◆ **Items from a dataset**:
<<<<
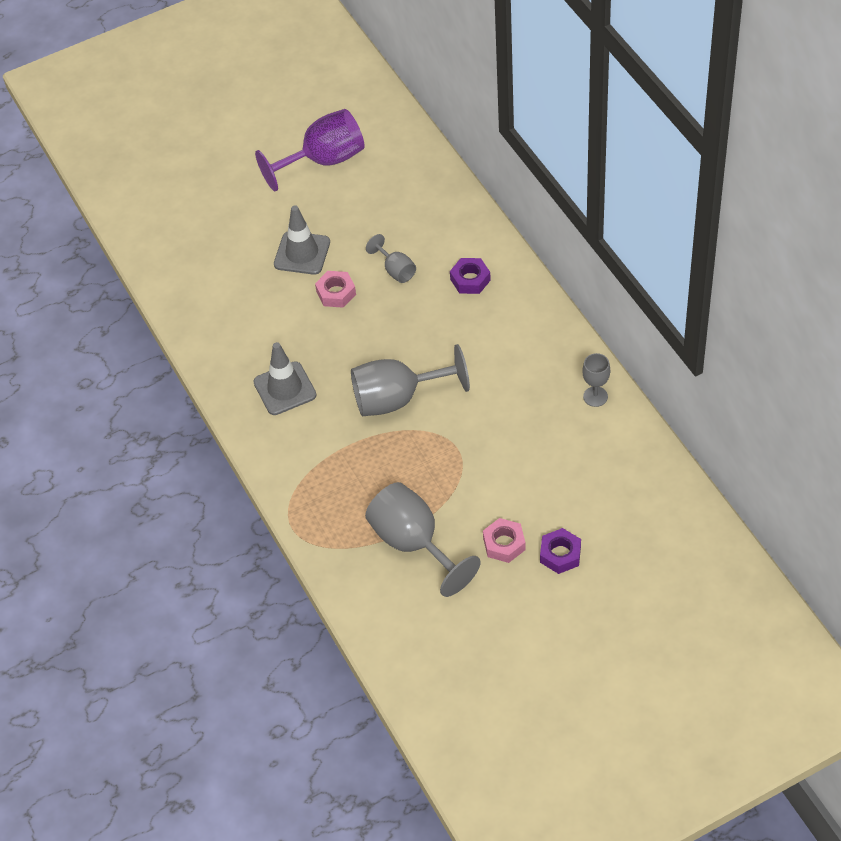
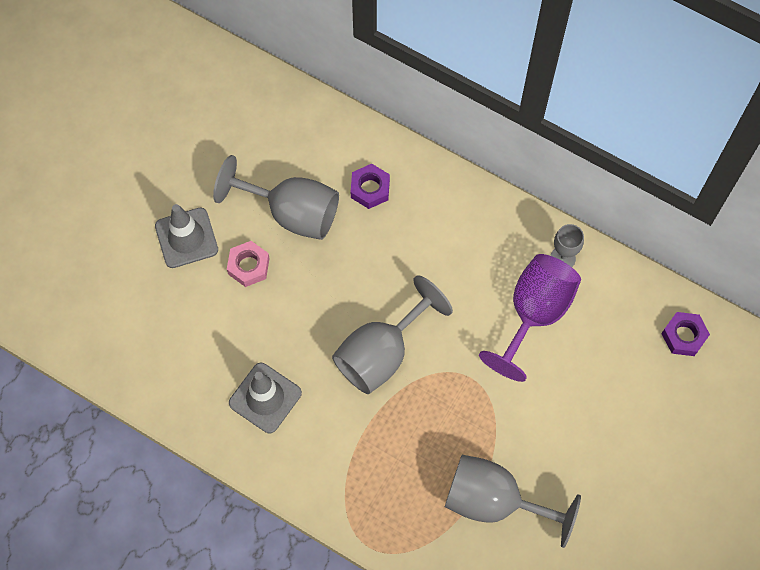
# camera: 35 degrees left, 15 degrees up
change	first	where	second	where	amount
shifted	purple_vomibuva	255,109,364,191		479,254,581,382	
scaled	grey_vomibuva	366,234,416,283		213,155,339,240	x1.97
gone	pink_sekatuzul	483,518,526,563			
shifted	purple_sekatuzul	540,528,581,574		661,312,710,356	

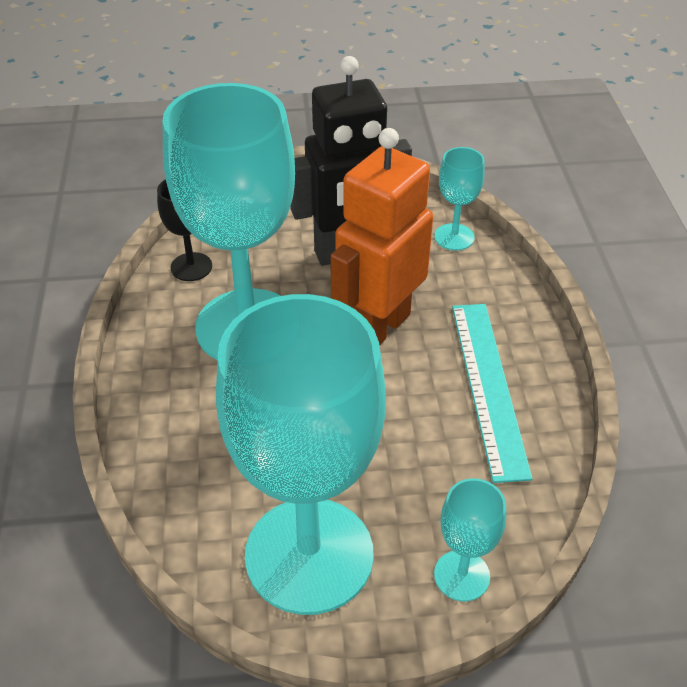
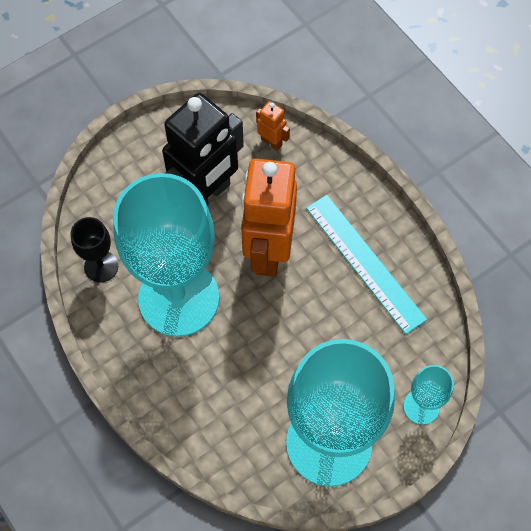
# camera: 30 degrees left, 20 degrees up
change	first	where	second	where	amount
swapped	turquoise_vomibuva	434,147,485,251	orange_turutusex	256,101,290,151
>>>>
◆ **WORK REQUEST**: Search the records for the word "camera". Copy every line that has it.

◆ **FINISHED EXERCISE**:
# camera: 35 degrees left, 15 degrees up
# camera: 30 degrees left, 20 degrees up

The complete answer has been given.